>>>

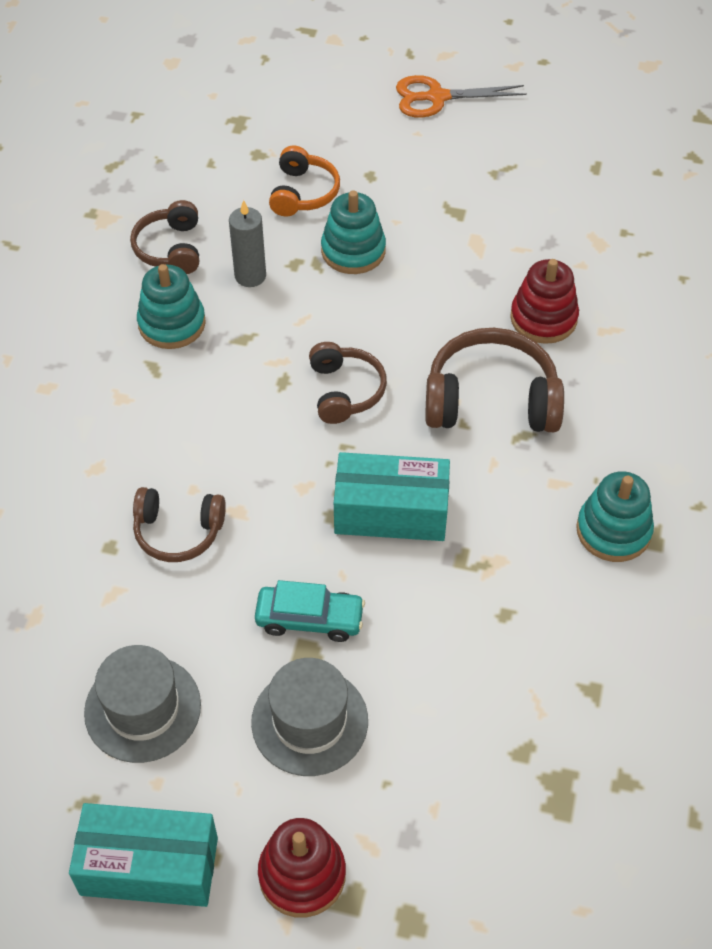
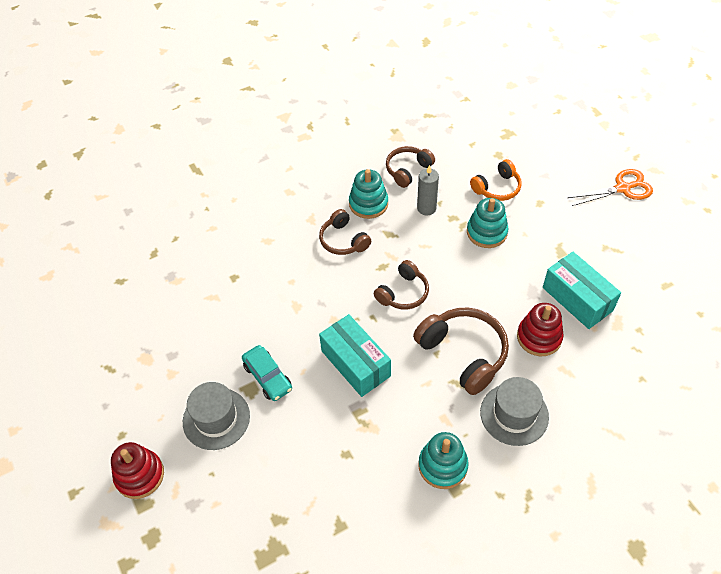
camera: 50 degrees right, 0 degrees up
turquoise box [69,803,218,907] -> turquoise box moved to [543,252,621,329]
grey hat [84,645,201,763] -> grey hat moved to [480,377,549,446]
brown headphones [133,487,226,562] -> brown headphones moved to [319,209,371,255]
orange scissors [396,75,527,118] -> orange scissors turned 120 degrees clockwise [568,169,653,206]

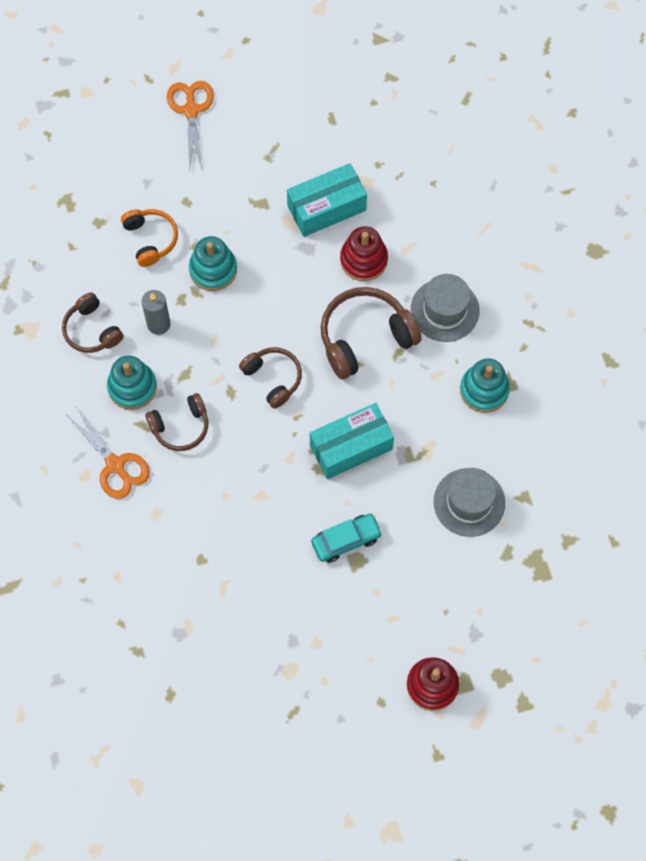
camera: 80 degrees left, 15 degrees up
grey hat [183,382,250,450] -> grey hat moved to [434,468,505,537]
none -> orange scissors [66,408,150,499]

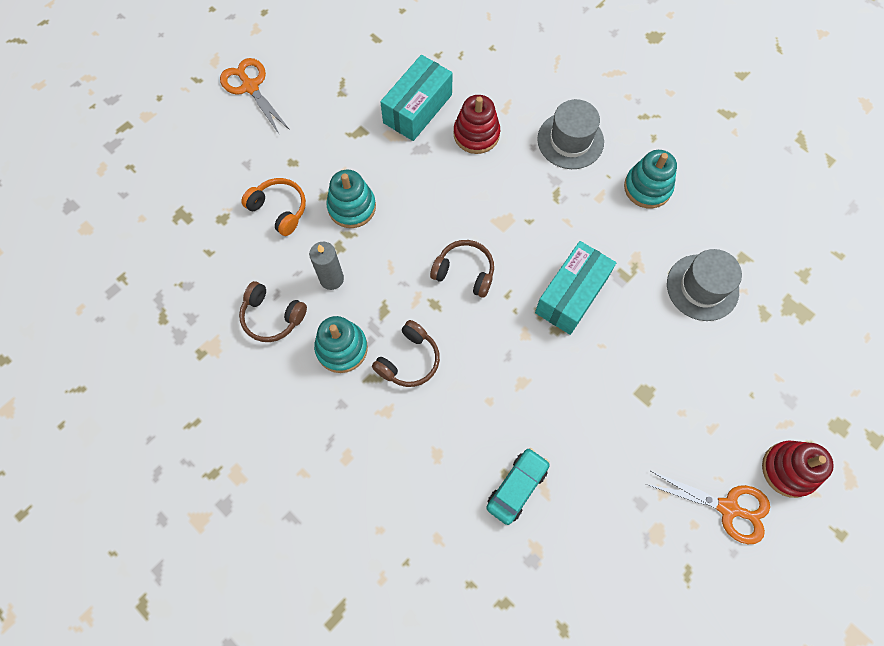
camera: 30 degrees left, 0 degrees up
orange scissors [66,408,150,499] -> orange scissors moved to [646,471,770,544]
turquoise car [311,514,383,563] -> turquoise car moved to [486,448,550,525]
brown headphones [321,287,422,379] -> none

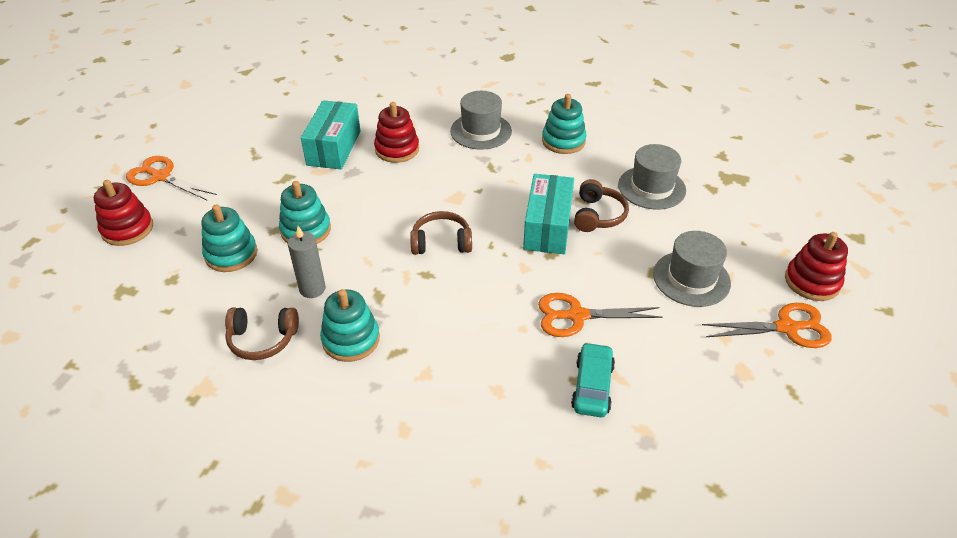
camera: 25 degrees left, 25 degrees down
orange headphones [241,178,306,236] -> turquoise stacking toy [202,204,257,272]
brown headphones [372,320,440,387] -> brown headphones moved to [574,179,629,232]
none -> red stacking toy [94,180,153,246]
none -> orange scissors [538,293,663,337]
none -> grey hat [653,231,731,307]

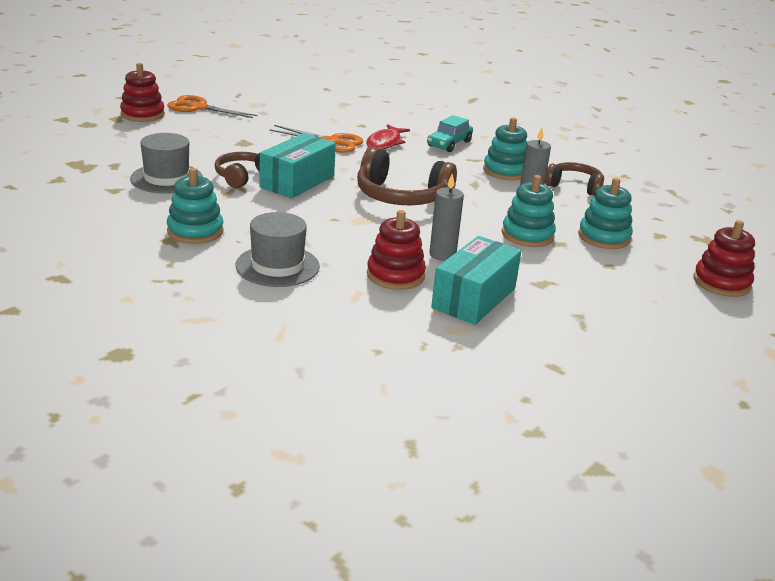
camera: 160 degrees left, 15 degrees down
orange scissors [126,156,217,201] -> none
brown headphones [410,211,472,255] -> brown headphones [357,147,457,206], size x1.60
turquoise car [571,342,615,417] -> turquoise car moved to [427,115,473,152]
grey hat [653,231,731,307] -> none
none -> red fish [366,124,410,149]
none -> grey candle [429,174,464,261]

<<<

> [Work required] Take every line of the material that contains the word "stacking", and copy it.

> [Result of this exercise]
orange headphones [241,178,306,236] -> turquoise stacking toy [202,204,257,272]
none -> red stacking toy [94,180,153,246]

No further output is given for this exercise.